*What you are asked to do*. For the data below, restate word for word only the lines from the line containing "(599, 557) = (340, 408): yellow" through the line containing "(537, 359) = (530, 436): yellow", both ends included.

*Records from a collection*.
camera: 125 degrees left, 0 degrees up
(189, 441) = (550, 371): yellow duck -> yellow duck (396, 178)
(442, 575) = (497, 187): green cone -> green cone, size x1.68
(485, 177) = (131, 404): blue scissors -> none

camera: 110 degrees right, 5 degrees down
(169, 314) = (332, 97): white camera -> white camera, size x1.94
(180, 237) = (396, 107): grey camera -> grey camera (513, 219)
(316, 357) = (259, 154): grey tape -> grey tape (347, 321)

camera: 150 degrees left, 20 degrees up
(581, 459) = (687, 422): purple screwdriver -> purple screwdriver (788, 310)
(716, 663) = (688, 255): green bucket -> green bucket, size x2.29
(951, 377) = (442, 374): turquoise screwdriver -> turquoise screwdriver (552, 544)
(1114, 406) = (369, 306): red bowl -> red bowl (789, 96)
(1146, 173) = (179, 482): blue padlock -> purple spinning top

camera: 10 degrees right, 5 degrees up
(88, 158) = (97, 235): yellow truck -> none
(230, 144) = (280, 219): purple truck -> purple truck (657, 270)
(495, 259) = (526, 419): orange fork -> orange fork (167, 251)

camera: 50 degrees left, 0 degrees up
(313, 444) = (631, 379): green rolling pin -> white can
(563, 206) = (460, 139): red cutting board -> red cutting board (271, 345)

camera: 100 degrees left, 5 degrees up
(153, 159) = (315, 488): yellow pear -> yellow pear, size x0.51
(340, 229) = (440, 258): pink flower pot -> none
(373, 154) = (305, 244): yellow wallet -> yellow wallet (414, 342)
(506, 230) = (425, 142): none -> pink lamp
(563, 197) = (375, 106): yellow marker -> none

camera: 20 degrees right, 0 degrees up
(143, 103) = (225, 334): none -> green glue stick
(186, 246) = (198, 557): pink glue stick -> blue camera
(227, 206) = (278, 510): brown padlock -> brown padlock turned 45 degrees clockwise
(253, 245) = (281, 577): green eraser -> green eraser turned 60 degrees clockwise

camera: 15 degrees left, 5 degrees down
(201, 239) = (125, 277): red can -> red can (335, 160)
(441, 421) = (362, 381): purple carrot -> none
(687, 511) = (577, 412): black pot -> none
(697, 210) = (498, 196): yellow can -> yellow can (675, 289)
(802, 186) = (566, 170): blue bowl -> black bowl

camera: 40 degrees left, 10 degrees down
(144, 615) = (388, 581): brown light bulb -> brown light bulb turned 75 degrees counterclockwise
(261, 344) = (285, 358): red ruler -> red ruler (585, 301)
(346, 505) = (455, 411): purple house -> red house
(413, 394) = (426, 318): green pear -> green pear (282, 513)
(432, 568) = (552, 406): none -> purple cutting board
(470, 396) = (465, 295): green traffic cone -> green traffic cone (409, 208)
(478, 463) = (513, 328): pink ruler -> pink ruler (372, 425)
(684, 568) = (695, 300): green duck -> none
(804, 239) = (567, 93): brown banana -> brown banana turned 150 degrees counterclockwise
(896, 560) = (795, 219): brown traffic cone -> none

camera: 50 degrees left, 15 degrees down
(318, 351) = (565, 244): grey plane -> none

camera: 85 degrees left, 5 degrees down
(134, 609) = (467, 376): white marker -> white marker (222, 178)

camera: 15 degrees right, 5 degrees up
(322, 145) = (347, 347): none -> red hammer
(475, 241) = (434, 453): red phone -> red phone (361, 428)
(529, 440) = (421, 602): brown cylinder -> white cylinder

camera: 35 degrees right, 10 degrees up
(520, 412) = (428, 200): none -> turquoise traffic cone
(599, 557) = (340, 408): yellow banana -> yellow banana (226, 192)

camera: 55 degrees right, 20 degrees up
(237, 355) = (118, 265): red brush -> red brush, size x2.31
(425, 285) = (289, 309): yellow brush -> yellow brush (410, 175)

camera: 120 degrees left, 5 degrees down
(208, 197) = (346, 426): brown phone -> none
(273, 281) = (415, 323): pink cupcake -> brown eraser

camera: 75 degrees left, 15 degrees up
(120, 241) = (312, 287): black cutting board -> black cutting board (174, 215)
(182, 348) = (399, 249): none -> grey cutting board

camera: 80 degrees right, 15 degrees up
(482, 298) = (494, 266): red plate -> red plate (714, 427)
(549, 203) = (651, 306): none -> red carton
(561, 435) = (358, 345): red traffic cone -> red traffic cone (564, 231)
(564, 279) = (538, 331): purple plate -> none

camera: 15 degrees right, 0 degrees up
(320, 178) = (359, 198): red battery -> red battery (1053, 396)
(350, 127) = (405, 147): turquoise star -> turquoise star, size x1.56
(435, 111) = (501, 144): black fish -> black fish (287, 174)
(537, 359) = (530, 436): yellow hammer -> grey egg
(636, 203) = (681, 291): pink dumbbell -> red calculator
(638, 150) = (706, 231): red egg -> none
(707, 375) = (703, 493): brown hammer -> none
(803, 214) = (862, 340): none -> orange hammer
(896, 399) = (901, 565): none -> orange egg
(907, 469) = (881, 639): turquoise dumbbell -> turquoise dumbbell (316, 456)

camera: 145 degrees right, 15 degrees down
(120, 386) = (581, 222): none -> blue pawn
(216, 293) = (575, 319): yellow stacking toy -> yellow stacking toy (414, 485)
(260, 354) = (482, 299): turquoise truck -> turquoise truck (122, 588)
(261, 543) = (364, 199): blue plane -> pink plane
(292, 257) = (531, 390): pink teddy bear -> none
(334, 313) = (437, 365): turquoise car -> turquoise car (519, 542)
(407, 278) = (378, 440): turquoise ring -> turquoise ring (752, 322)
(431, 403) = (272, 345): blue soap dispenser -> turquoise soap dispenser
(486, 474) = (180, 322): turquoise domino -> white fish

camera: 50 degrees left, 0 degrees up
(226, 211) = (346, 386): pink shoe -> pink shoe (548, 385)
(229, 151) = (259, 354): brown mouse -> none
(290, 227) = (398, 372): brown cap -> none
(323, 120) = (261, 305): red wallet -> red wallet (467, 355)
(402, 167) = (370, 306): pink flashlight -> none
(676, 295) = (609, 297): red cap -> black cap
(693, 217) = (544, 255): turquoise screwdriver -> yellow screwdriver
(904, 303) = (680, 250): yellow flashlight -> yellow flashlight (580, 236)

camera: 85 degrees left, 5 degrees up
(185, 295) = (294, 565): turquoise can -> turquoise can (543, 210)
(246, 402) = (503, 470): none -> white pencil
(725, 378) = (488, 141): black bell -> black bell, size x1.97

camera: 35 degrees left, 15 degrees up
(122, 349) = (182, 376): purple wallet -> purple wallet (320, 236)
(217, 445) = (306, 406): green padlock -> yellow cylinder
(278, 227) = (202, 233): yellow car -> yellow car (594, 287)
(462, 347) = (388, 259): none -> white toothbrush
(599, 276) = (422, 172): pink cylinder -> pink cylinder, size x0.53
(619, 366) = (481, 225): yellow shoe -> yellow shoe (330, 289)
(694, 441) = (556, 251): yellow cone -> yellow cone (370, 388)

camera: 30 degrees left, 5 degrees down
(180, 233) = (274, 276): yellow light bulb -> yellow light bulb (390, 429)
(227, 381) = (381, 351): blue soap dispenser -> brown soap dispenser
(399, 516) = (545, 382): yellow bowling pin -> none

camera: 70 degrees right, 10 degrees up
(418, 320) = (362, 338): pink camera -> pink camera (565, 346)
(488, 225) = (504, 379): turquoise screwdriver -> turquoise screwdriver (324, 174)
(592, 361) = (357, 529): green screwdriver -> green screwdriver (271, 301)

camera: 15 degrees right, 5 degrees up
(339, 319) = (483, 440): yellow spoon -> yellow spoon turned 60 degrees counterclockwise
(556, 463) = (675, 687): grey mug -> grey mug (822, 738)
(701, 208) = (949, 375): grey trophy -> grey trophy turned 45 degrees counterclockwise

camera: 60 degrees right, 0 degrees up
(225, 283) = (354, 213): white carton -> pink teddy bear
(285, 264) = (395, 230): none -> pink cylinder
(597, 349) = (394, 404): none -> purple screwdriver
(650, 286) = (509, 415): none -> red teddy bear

*Solution to the problem*.
(599, 557) = (340, 408): yellow banana -> yellow banana (226, 192)

camera: 55 degrees right, 20 degrees up
(237, 355) = (118, 265): red brush -> red brush, size x2.31
(425, 285) = (289, 309): yellow brush -> yellow brush (410, 175)

camera: 120 degrees left, 5 degrees down
(208, 197) = (346, 426): brown phone -> none
(273, 281) = (415, 323): pink cupcake -> brown eraser

camera: 75 degrees left, 15 degrees up
(120, 241) = (312, 287): black cutting board -> black cutting board (174, 215)
(182, 348) = (399, 249): none -> grey cutting board

camera: 80 degrees right, 15 degrees up
(482, 298) = (494, 266): red plate -> red plate (714, 427)
(549, 203) = (651, 306): none -> red carton
(561, 435) = (358, 345): red traffic cone -> red traffic cone (564, 231)
(564, 279) = (538, 331): purple plate -> none

camera: 15 degrees right, 0 degrees up
(320, 178) = (359, 198): red battery -> red battery (1053, 396)
(350, 127) = (405, 147): turquoise star -> turquoise star, size x1.56
(435, 111) = (501, 144): black fish -> black fish (287, 174)
(537, 359) = (530, 436): yellow hammer -> grey egg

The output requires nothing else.